Give back, unchanged, the line containing "(500, 392) = (406, 313): black" and every line after it up to the end of the listing.

● ● ● ● ● ● ●

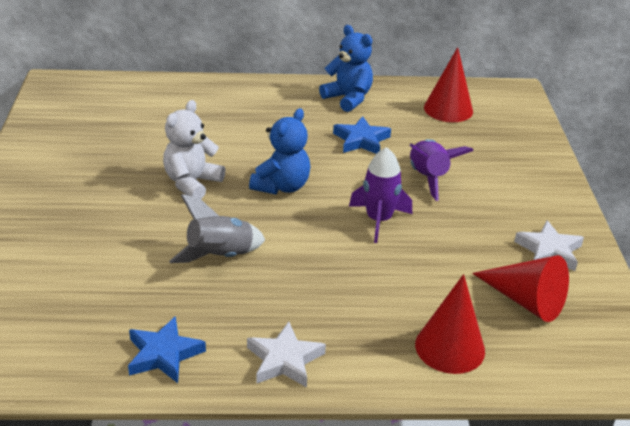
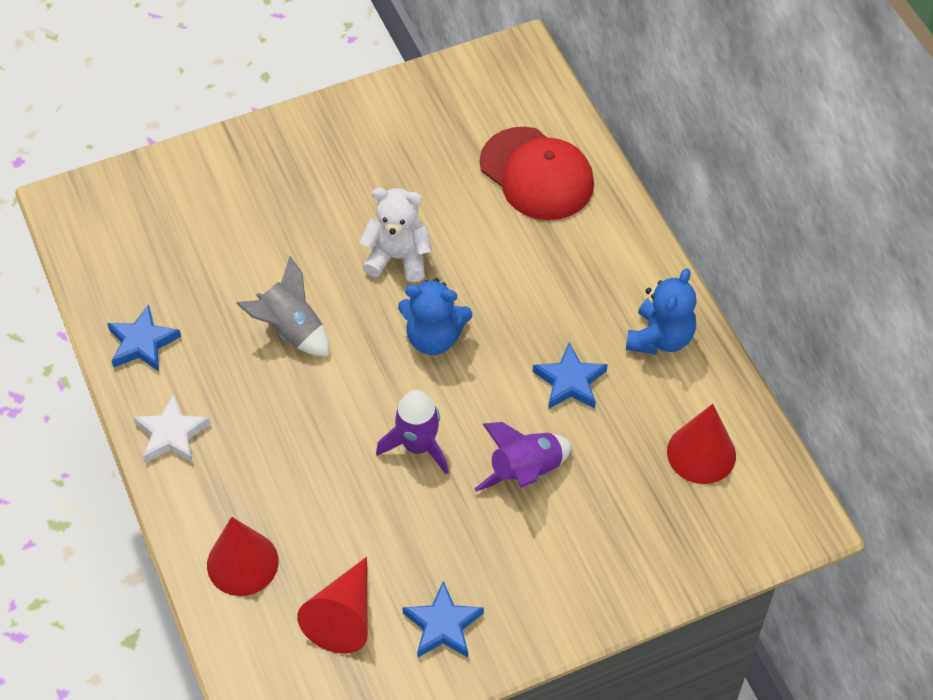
camera: 70 degrees right, 20 degrees up
(170, 105) = (537, 174): none -> red cap
(549, 251) = (443, 625): white star -> blue star

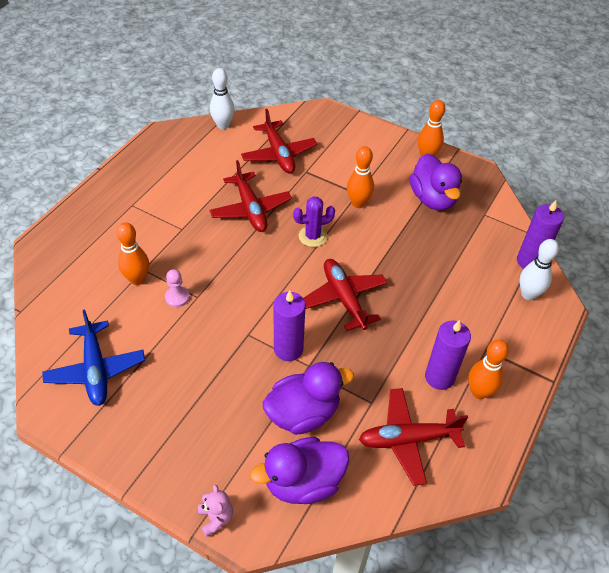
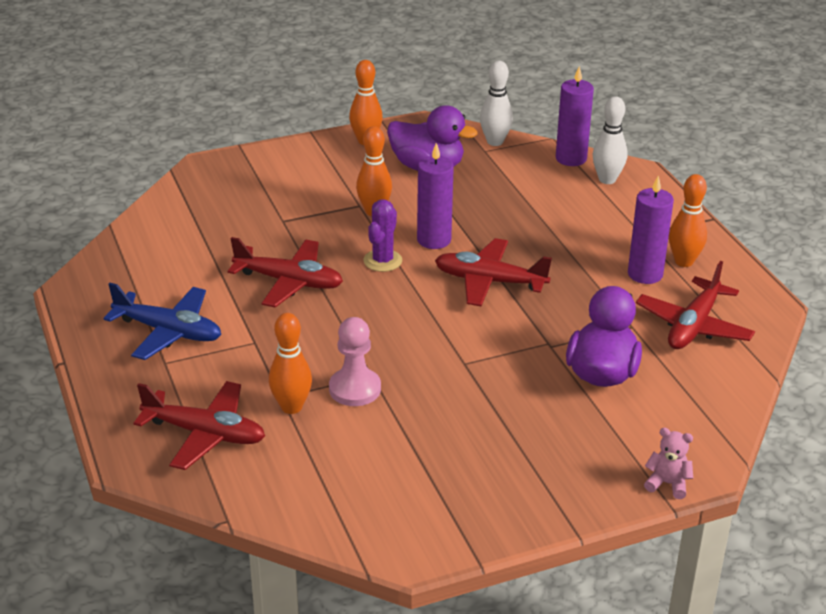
camera: 50 degrees left, 15 degrees down
(96, 370) = (390, 492): blue plane -> blue plane (168, 332)
(177, 297) = (355, 389): pink pawn -> pink pawn, size x1.53
(223, 125) = (126, 240): white bowling pin -> white bowling pin (495, 142)
(279, 154) = (231, 225): red plane -> red plane (205, 434)
(288, 349) = (513, 346): purple candle -> purple candle (434, 240)
(303, 482) = (680, 410): purple duck -> none

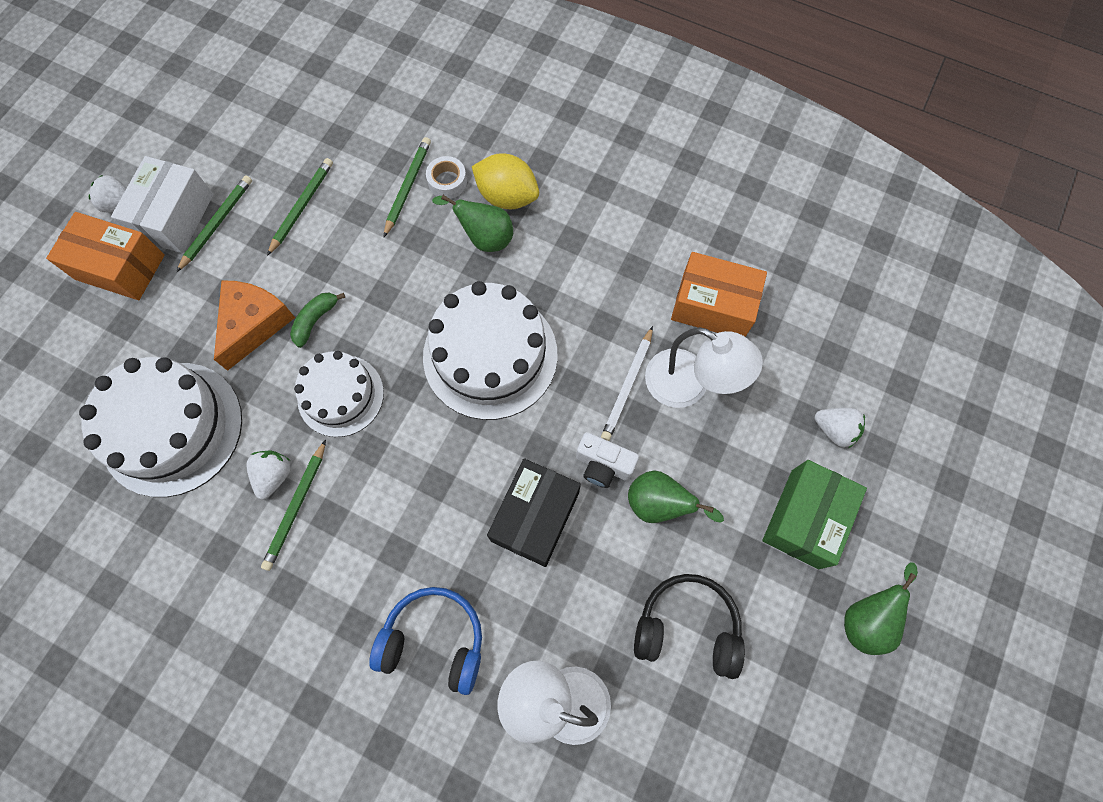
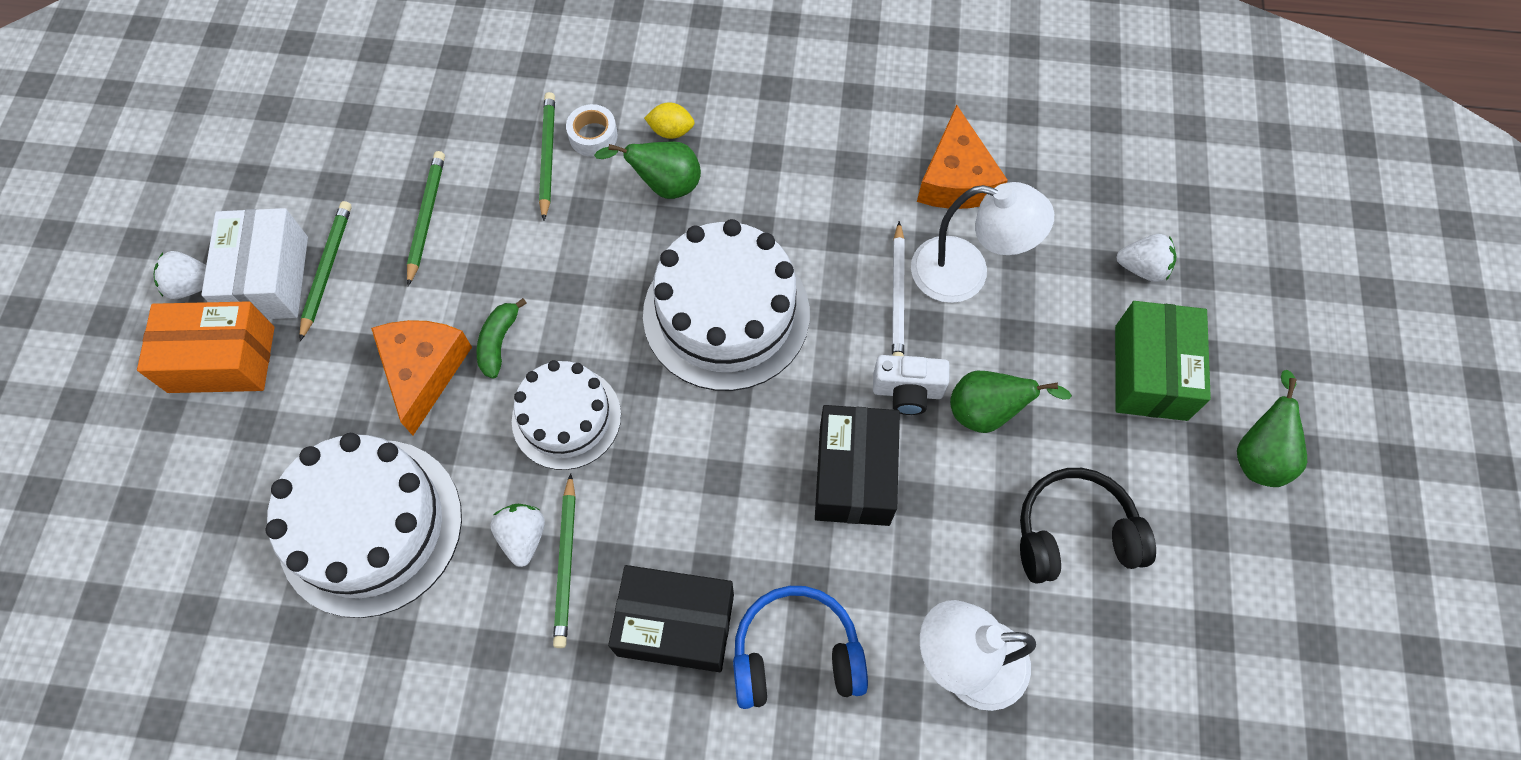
camera: 20 degrees left, 5 degrees down
(356, 583) = (675, 624): none -> black box
(507, 196) = (671, 131): yellow lemon -> yellow lemon, size x0.55
(713, 306) = (956, 178): orange box -> orange cheese

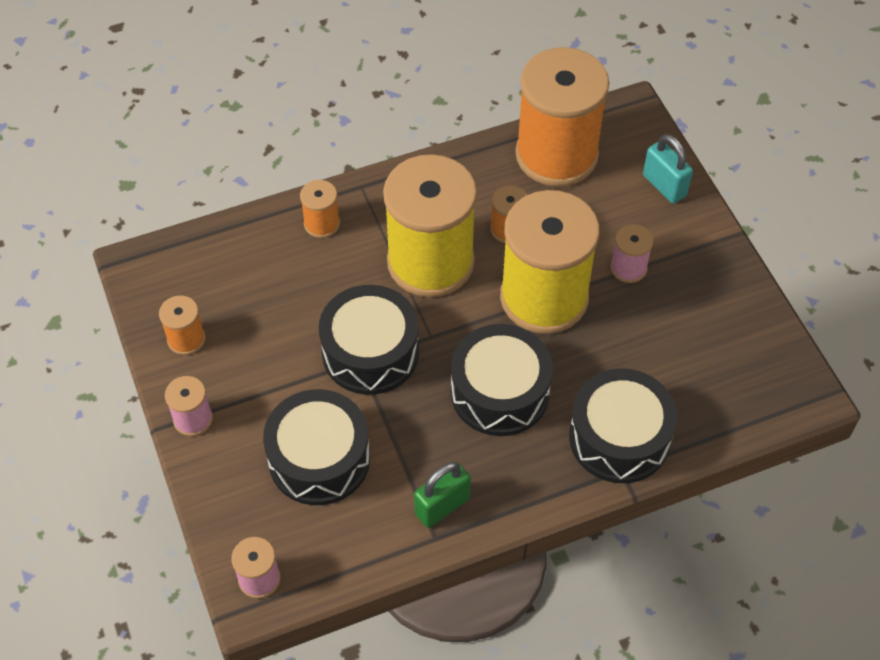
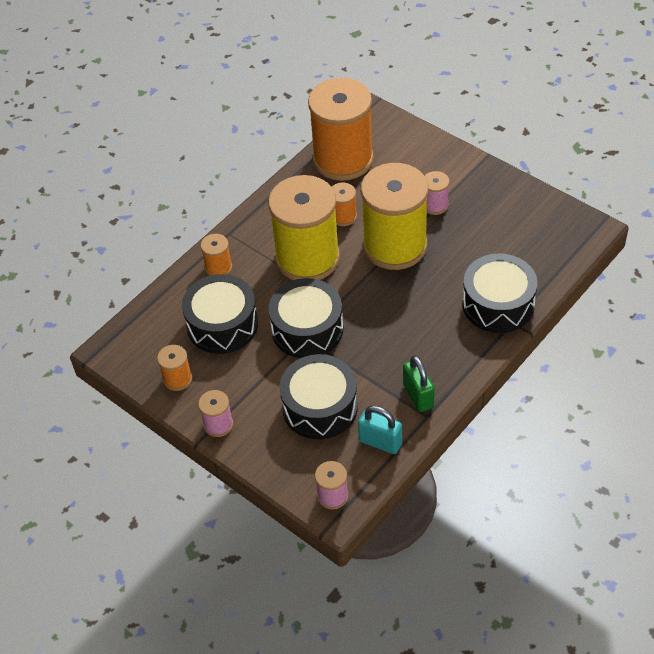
camera: 25 degrees left, 5 degrees down
(442, 506) = (418, 396): green padlock -> green padlock turned 45 degrees counterclockwise
(500, 392) = (406, 313): black drum -> black drum (222, 325)
(664, 186) = (423, 148): turquoise padlock -> turquoise padlock (380, 442)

● ● ● ● ● ● ●

◆ **THE COMPLETED TASK**:
(500, 392) = (406, 313): black drum -> black drum (222, 325)
(664, 186) = (423, 148): turquoise padlock -> turquoise padlock (380, 442)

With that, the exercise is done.